(WHAT THIS TASK INVOLVES):
Whatever appears in the records apart from pictures must be reproduced exactly.
------ RECORDS SHOWN
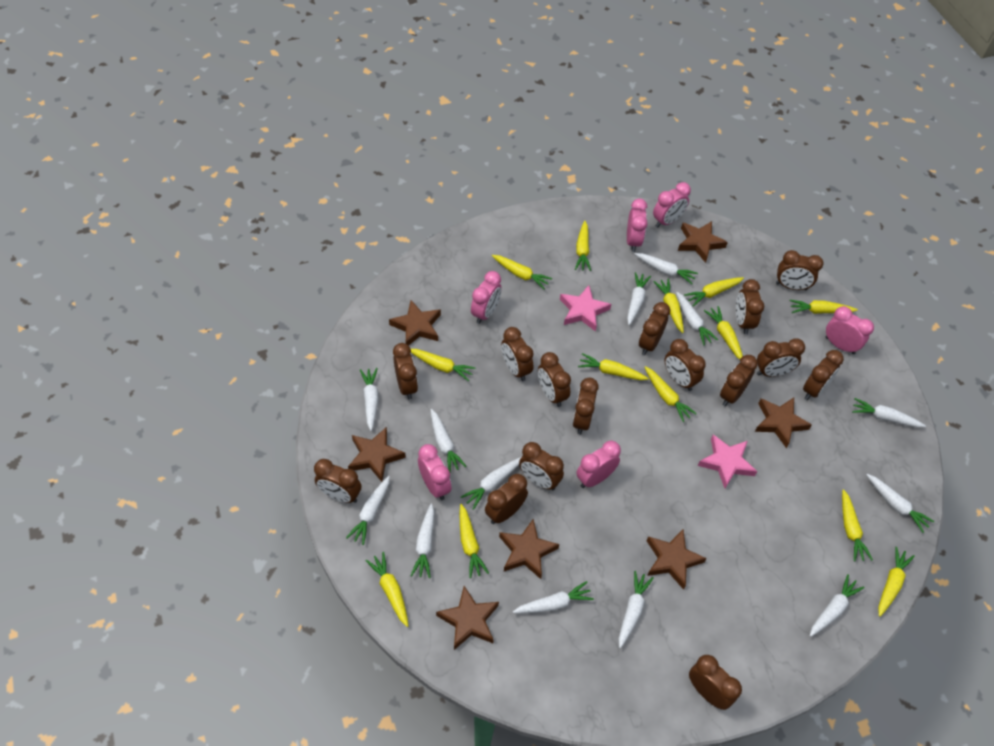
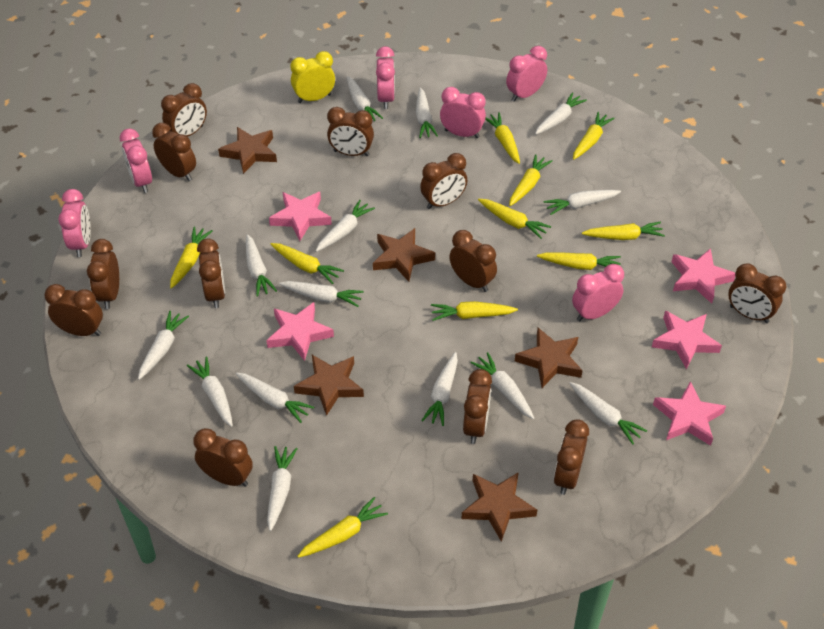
brown clock: 15 -> 12
brown star: 7 -> 5
pink star: 2 -> 5
white carrot: 13 -> 14
yellow carrot: 13 -> 10
yellow clock: 0 -> 1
------------
(WRITTEN ANSWER):
brown clock: 15 -> 12
brown star: 7 -> 5
pink star: 2 -> 5
white carrot: 13 -> 14
yellow carrot: 13 -> 10
yellow clock: 0 -> 1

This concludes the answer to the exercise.